▸ **Prompt**
Transcribe exactly the lines from the first line of the records through the line containing "308 361 352", and leave out every picture.

--

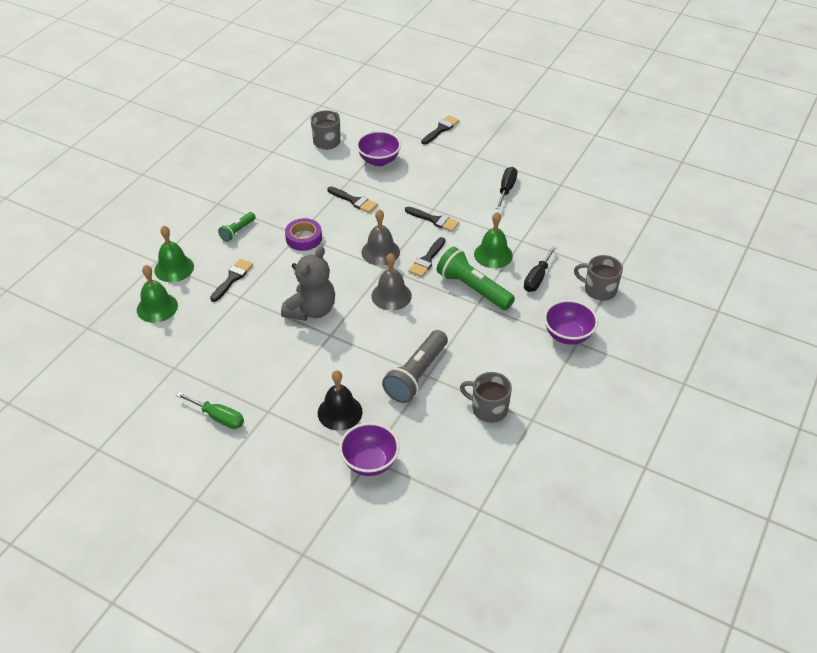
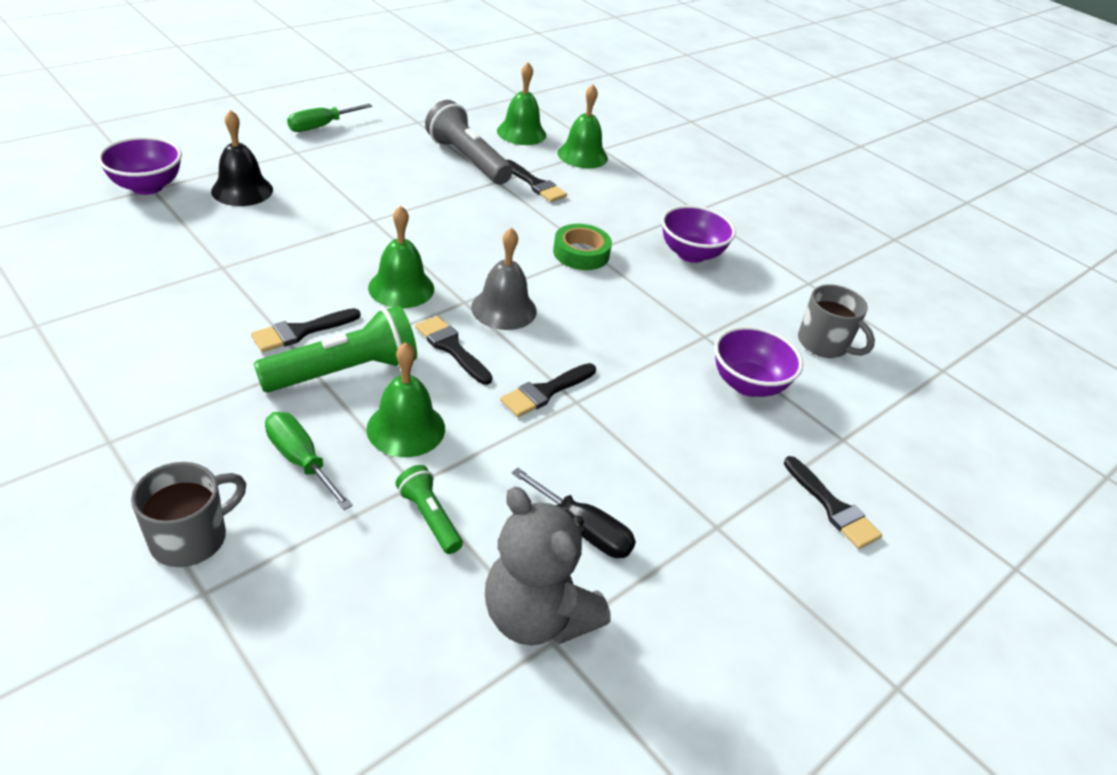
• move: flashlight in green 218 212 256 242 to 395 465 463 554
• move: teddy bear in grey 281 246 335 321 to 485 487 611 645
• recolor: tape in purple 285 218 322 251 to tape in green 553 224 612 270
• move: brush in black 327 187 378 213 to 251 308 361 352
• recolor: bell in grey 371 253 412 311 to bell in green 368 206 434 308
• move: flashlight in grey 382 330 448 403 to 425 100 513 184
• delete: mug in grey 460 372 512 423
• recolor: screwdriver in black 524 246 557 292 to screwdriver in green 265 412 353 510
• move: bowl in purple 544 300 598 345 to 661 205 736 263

--

▸ **Expected output**
• move: flashlight in green 218 212 256 242 to 395 465 463 554
• move: teddy bear in grey 281 246 335 321 to 485 487 611 645
• recolor: tape in purple 285 218 322 251 to tape in green 553 224 612 270
• move: brush in black 327 187 378 213 to 251 308 361 352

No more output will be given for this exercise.